**TASK DETAILS**
Pick out and copy every line below that has the word "house".

**DATA LISTING**
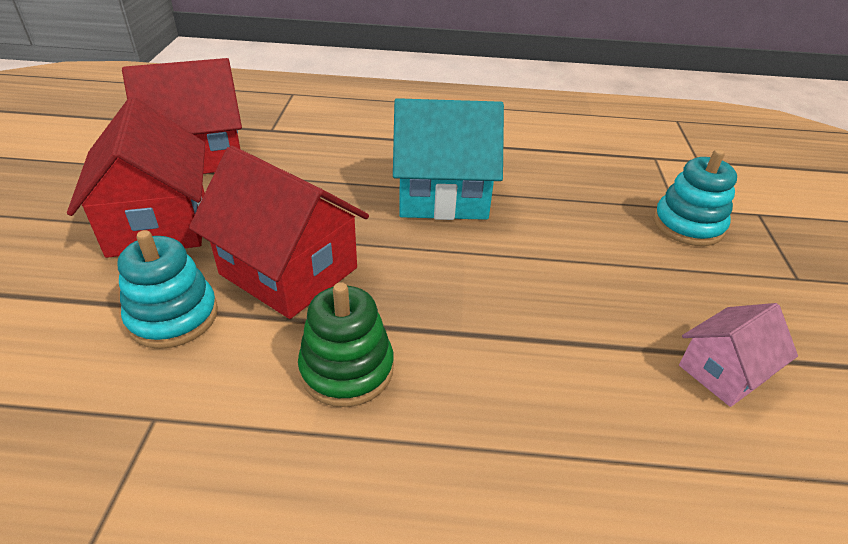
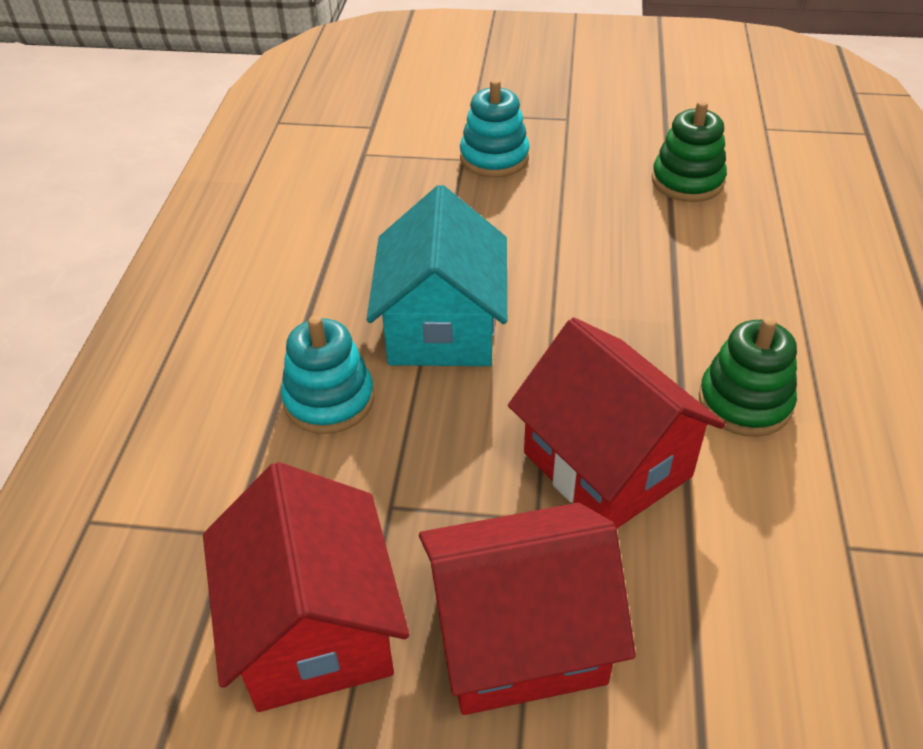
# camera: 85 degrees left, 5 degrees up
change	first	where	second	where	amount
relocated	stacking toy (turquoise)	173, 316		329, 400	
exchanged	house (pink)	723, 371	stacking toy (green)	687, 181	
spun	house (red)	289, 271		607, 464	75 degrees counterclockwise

--

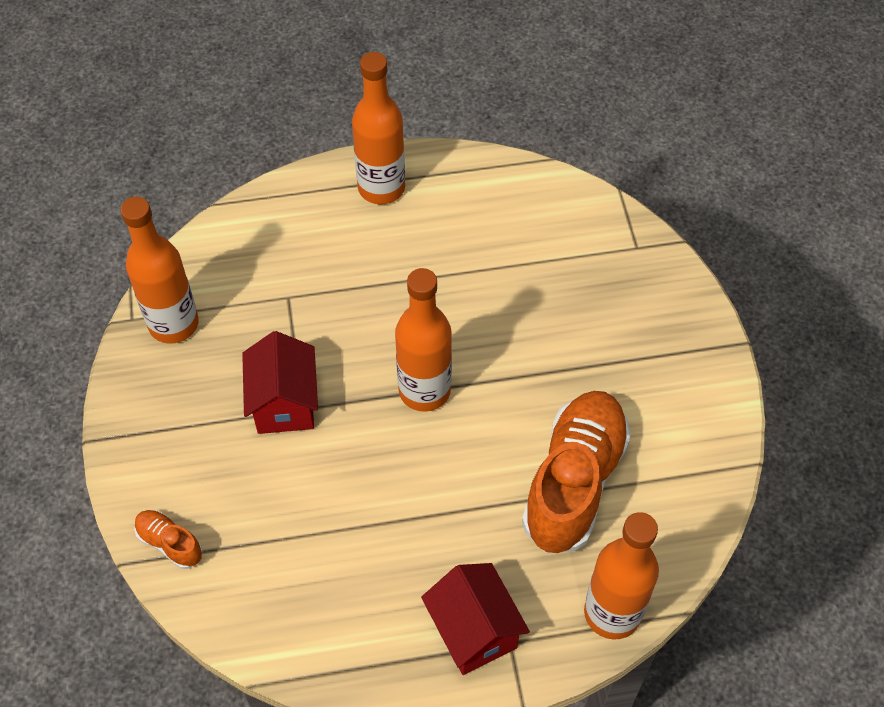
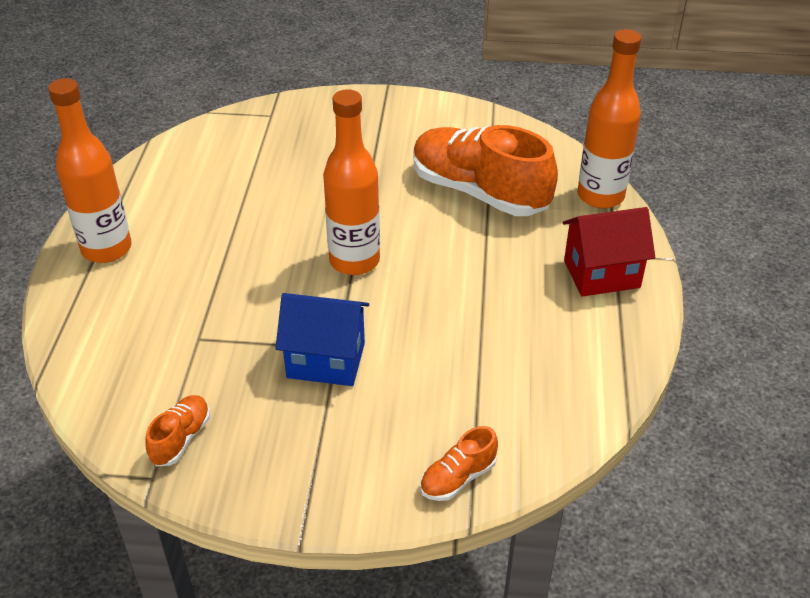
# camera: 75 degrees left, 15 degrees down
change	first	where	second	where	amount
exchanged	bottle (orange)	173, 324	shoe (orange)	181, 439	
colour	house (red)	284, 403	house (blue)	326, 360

**SOLVED PROBLEM**
exchanged	house (pink)	723, 371	stacking toy (green)	687, 181	
spun	house (red)	289, 271		607, 464	75 degrees counterclockwise
colour	house (red)	284, 403	house (blue)	326, 360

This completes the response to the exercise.